* Data for the task *
::::::::

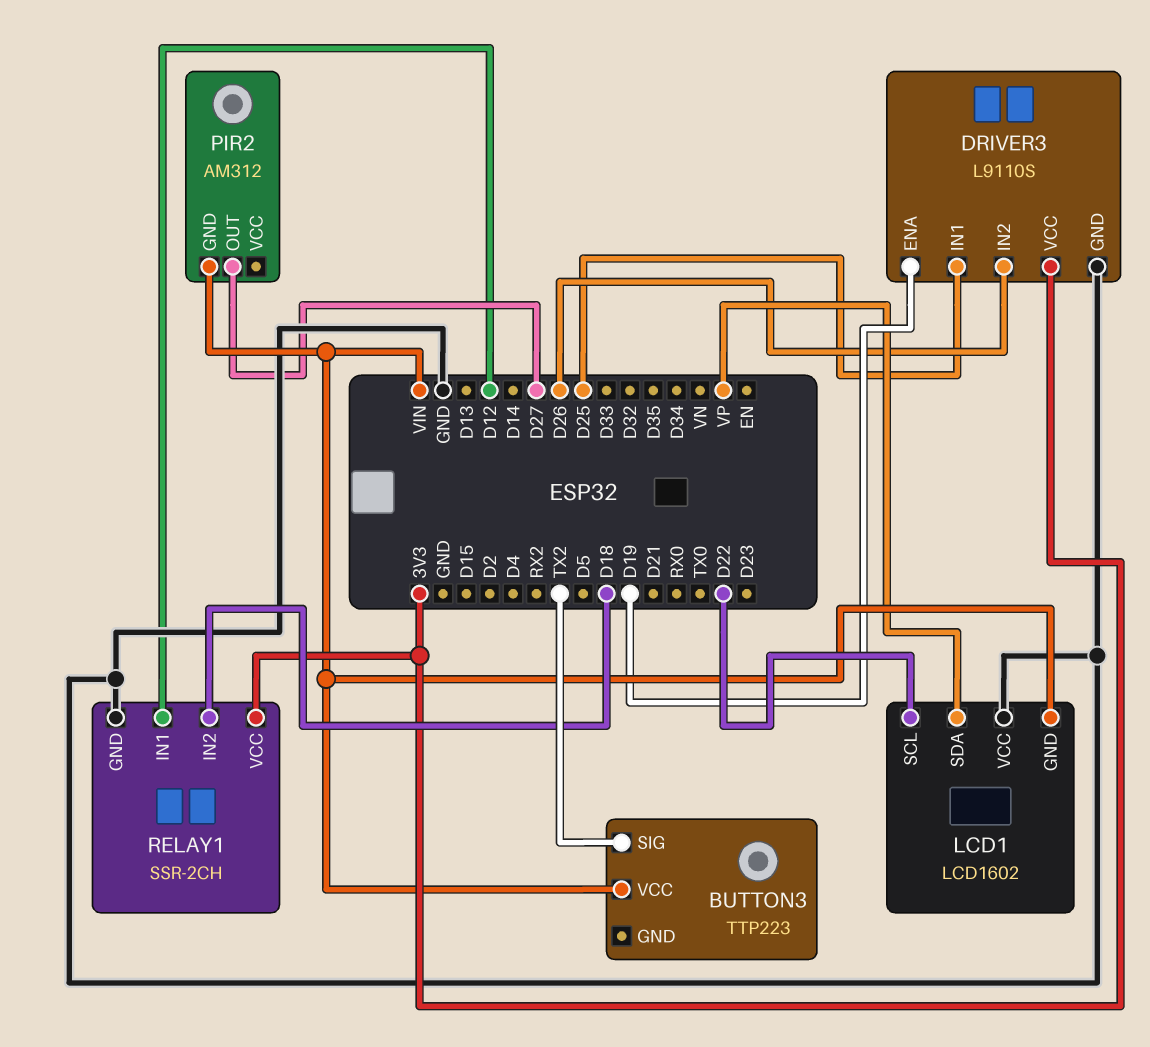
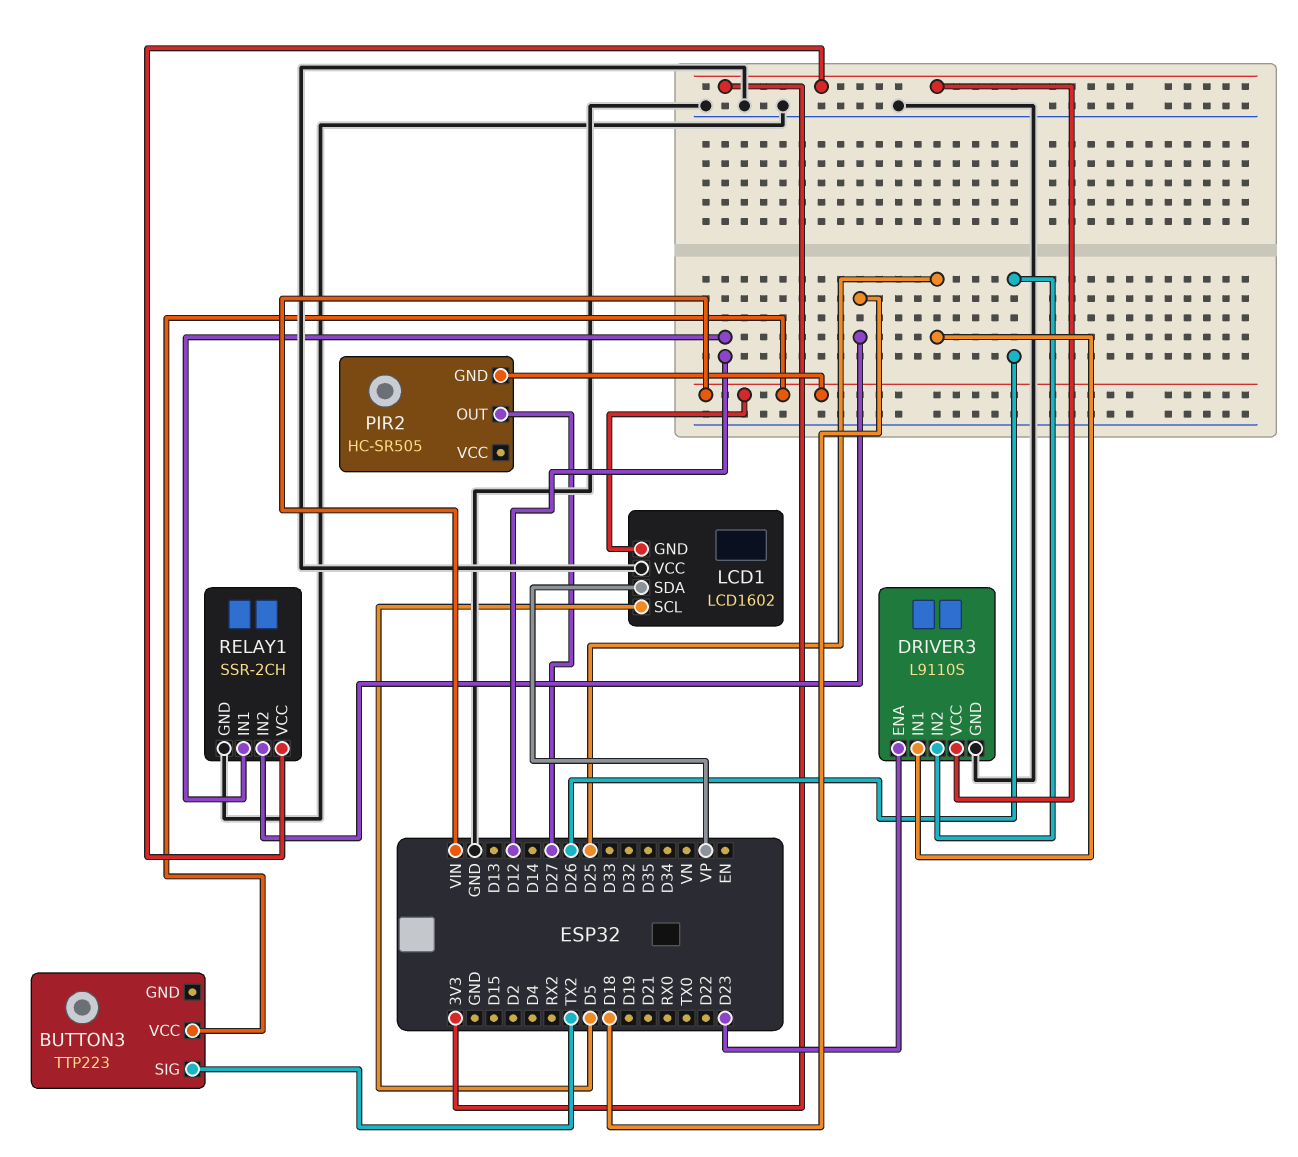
DRIVER3 pin ENA: D19 -> D23
LCD1 pin SCL: D22 -> D5
PIR2: AM312 -> HC-SR505

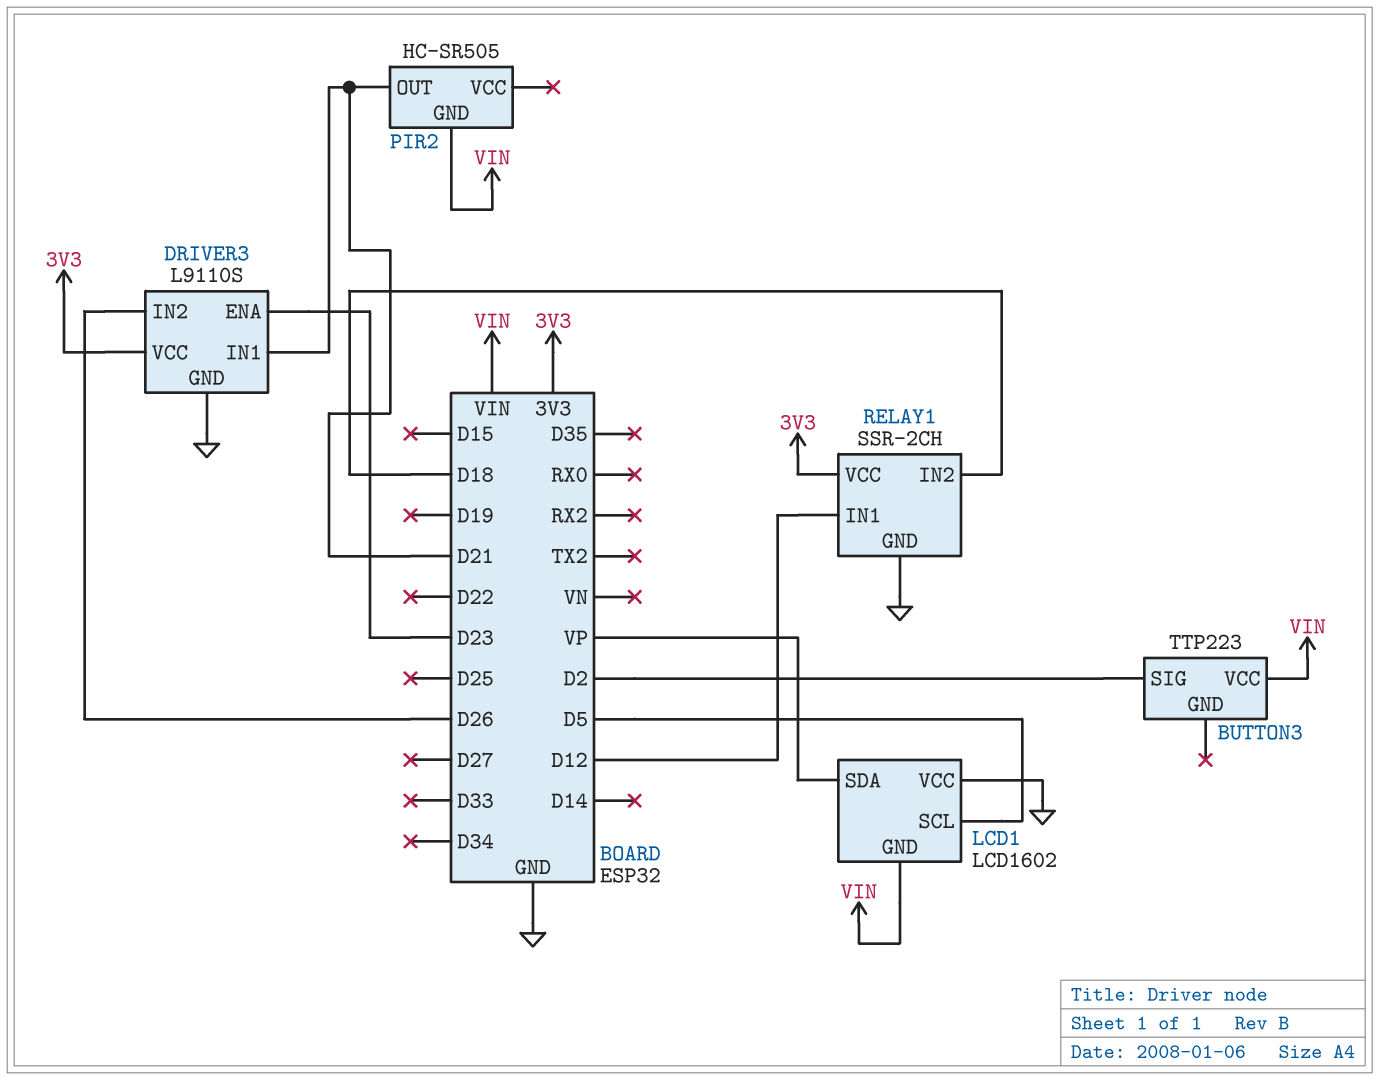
BUTTON3 pin SIG: TX2 -> D2
DRIVER3 pin IN1: D25 -> D21
PIR2 pin OUT: D27 -> D21

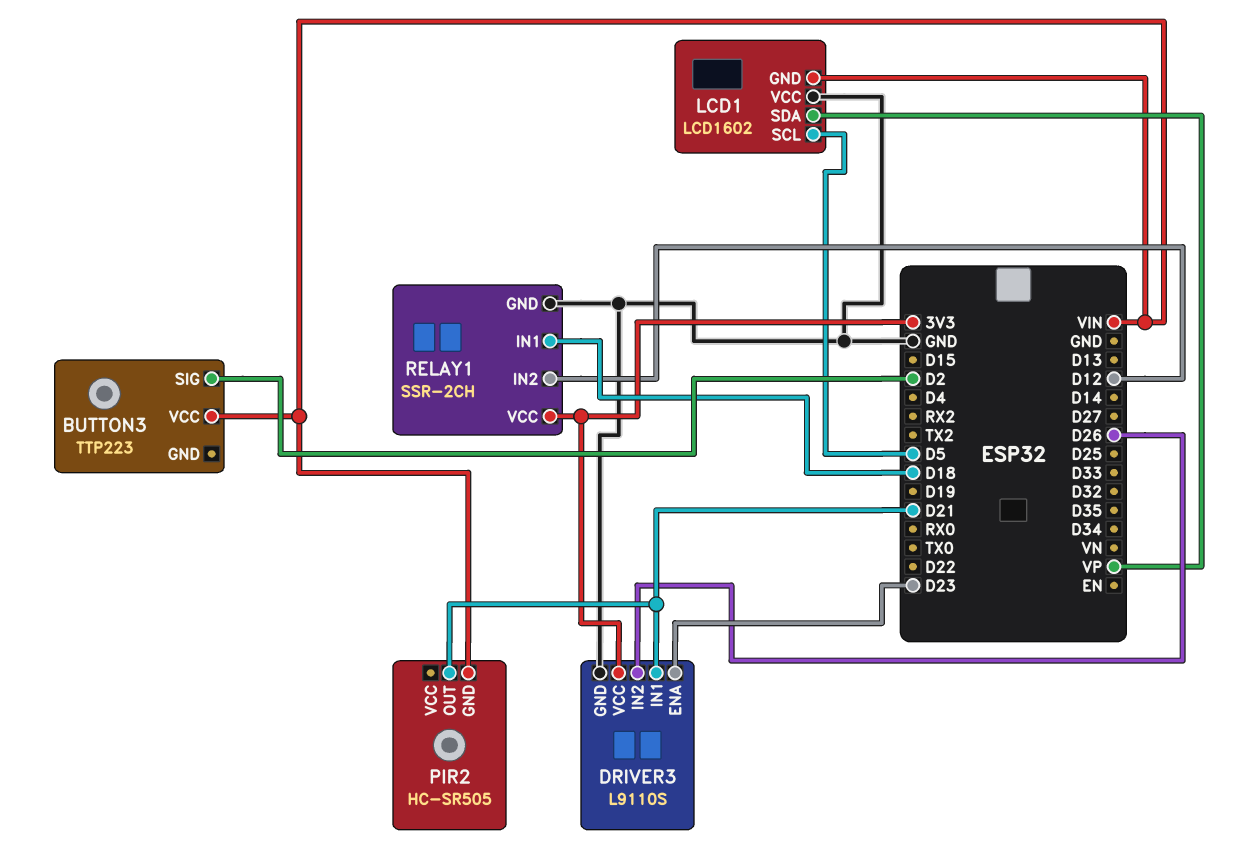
RELAY1 pin IN1: D12 -> D18
RELAY1 pin IN2: D18 -> D12

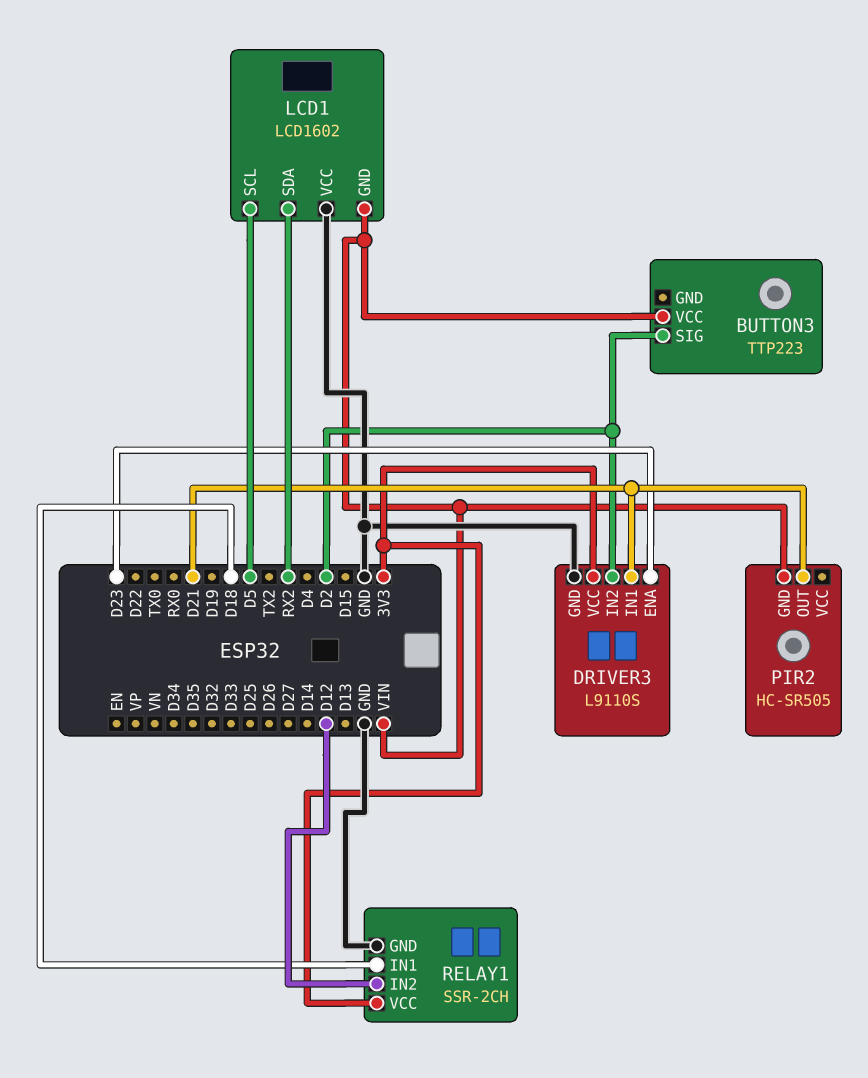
DRIVER3 pin IN2: D26 -> D2
LCD1 pin SDA: VP -> RX2

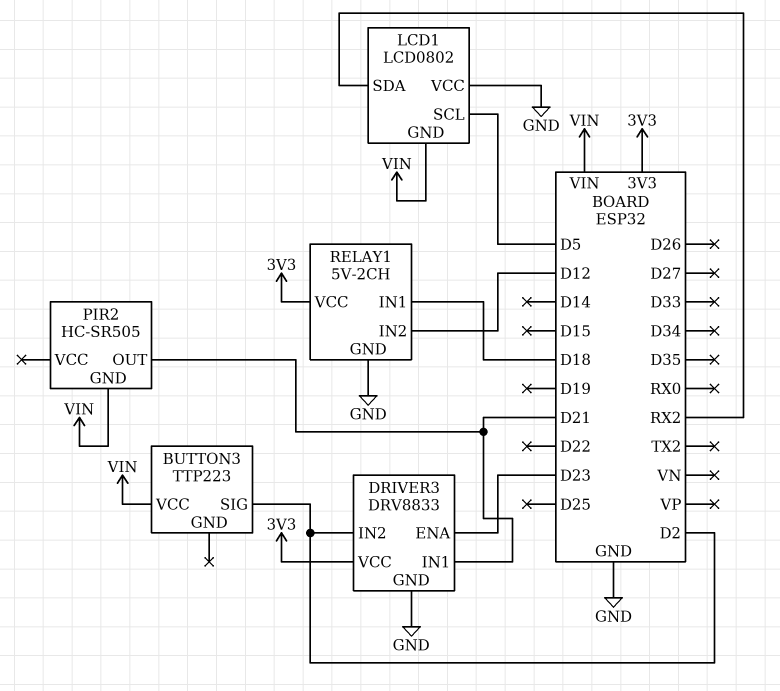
DRIVER3: L9110S -> DRV8833
LCD1: LCD1602 -> LCD0802
RELAY1: SSR-2CH -> 5V-2CH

::::::::

* Your instructions *
Take the line that contains "DRIVER3 pin IN2: D26 -> D2" and every line after it down to the last line of the entries above, and output them exactly, with nothing else and no pictures.

* Exercise result *
DRIVER3 pin IN2: D26 -> D2
LCD1 pin SDA: VP -> RX2

DRIVER3: L9110S -> DRV8833
LCD1: LCD1602 -> LCD0802
RELAY1: SSR-2CH -> 5V-2CH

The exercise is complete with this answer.